Task prompt:
When the line containing "(253, 493) = (368, 158): none" appears in the entries below, begin printing there and stop after the line containing "(927, 342) = (720, 346): turquoise"; print each of those lines exactly and no other line.

Information:
_ _ _

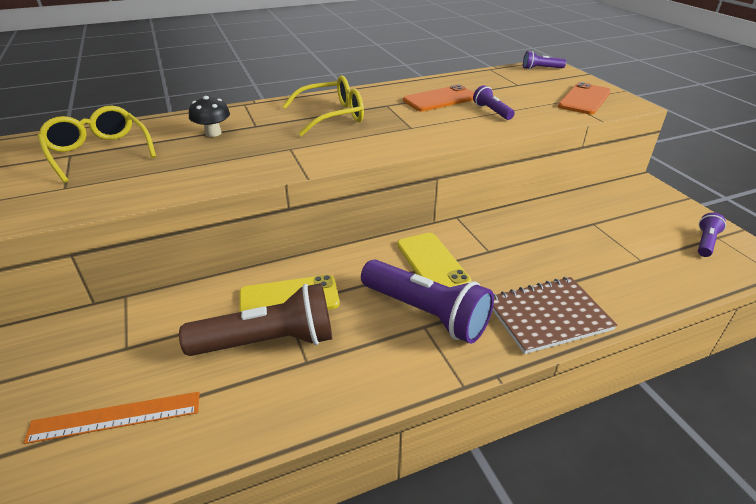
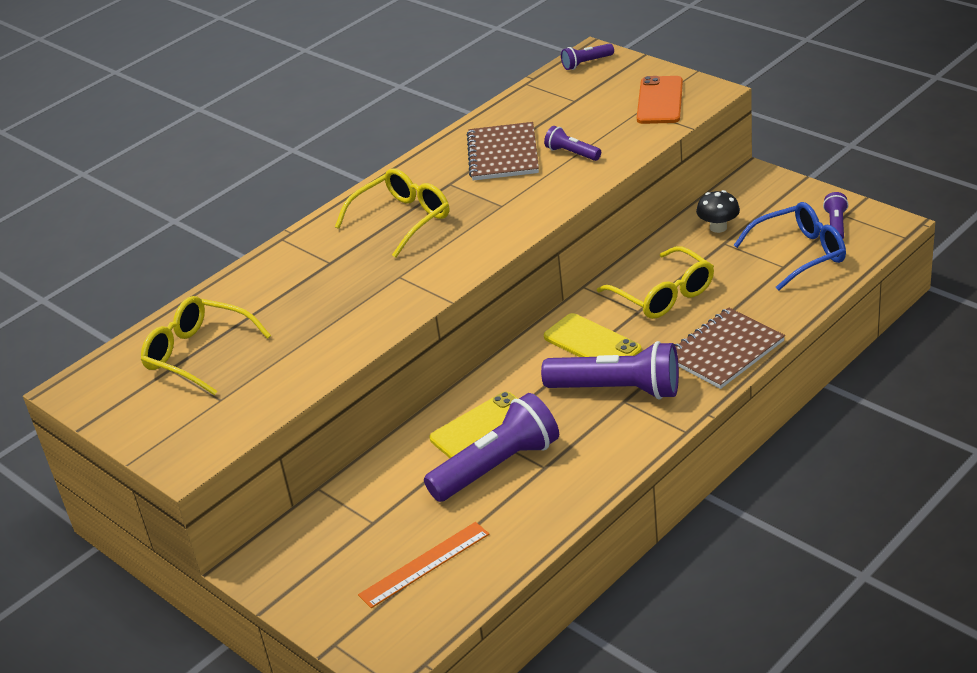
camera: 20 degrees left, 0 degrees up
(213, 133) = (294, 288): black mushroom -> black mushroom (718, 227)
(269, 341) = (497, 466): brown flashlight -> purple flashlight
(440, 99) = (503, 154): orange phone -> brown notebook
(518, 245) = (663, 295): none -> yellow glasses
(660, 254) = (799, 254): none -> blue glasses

_ _ _

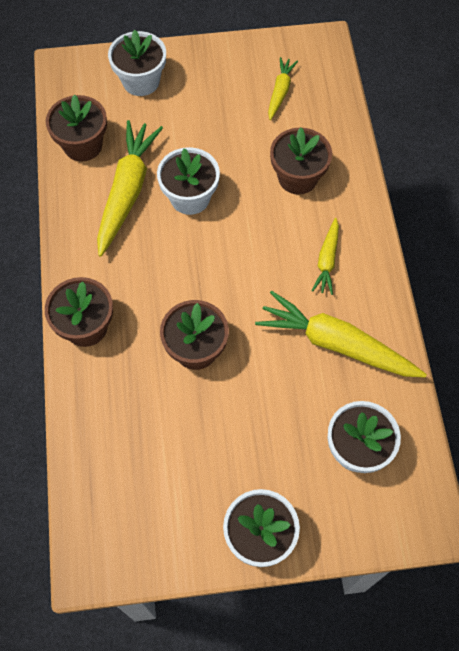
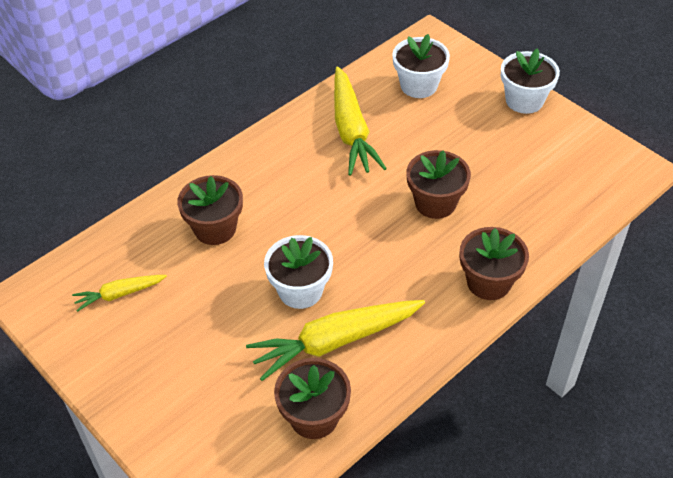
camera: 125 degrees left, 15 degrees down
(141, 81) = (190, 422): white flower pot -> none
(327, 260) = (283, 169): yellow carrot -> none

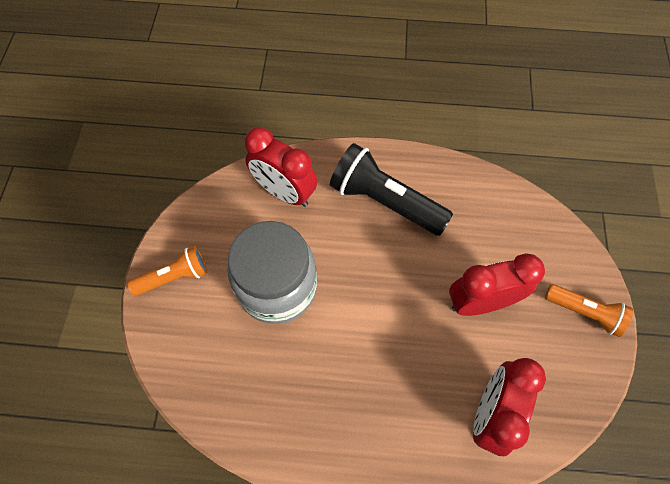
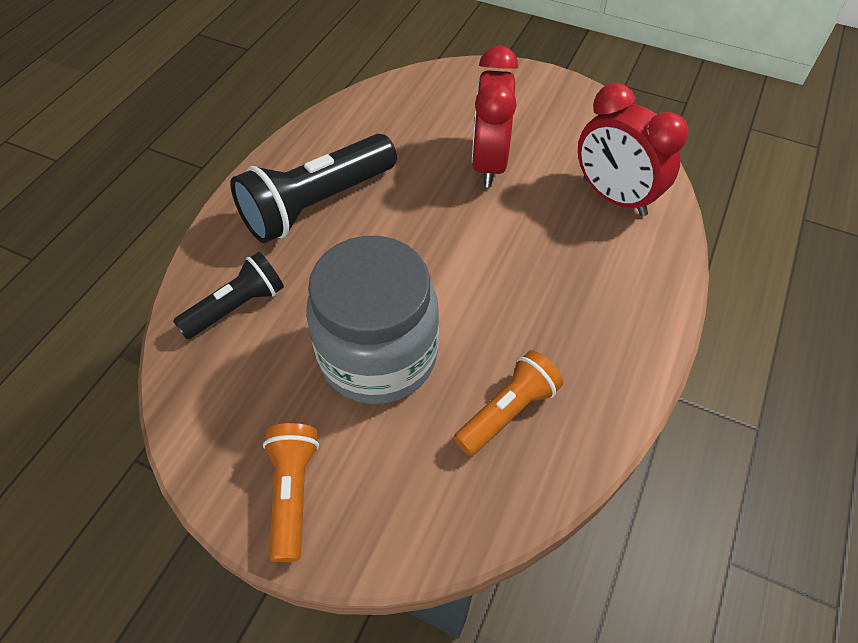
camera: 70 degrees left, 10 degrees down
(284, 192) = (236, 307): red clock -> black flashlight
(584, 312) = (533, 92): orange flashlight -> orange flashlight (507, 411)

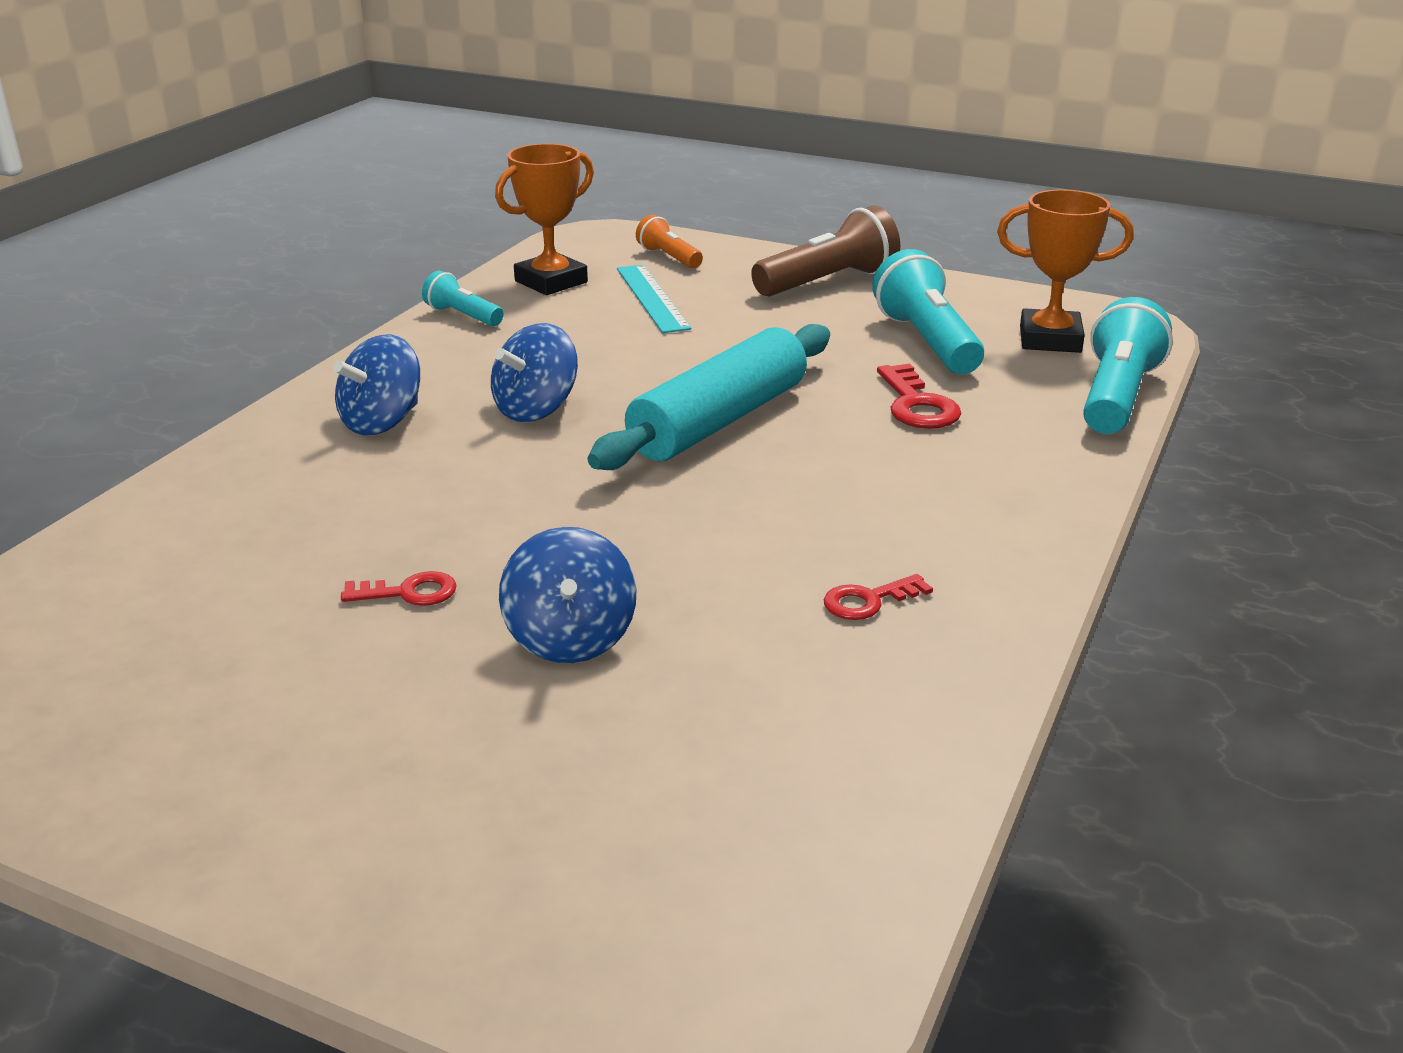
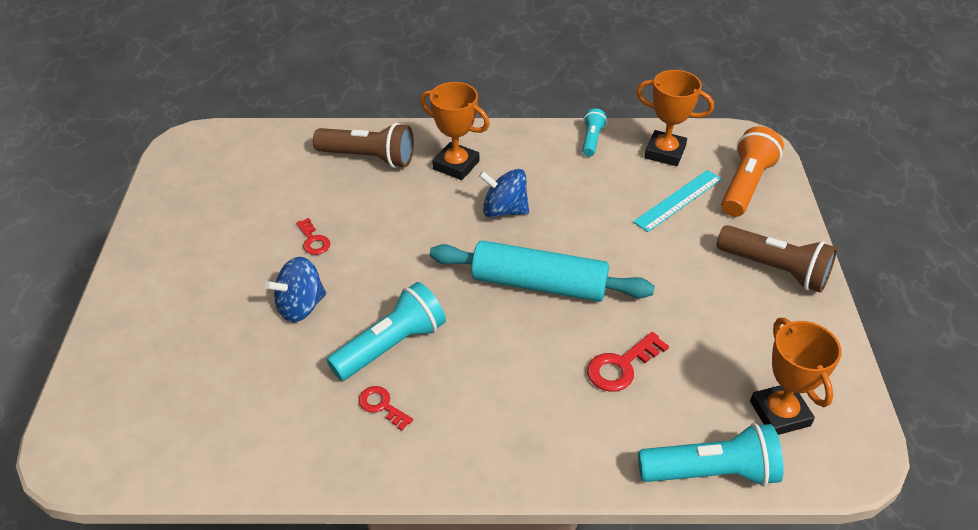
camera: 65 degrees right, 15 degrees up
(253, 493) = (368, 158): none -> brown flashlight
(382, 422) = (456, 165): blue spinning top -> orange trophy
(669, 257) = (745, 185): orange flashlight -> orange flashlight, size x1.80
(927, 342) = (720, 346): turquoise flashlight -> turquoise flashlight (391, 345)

_ _ _

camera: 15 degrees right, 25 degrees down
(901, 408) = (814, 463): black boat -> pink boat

_ _ _

Answer below:
(253, 493) = (368, 158): none -> brown flashlight
(382, 422) = (456, 165): blue spinning top -> orange trophy
(669, 257) = (745, 185): orange flashlight -> orange flashlight, size x1.80
(927, 342) = (720, 346): turquoise flashlight -> turquoise flashlight (391, 345)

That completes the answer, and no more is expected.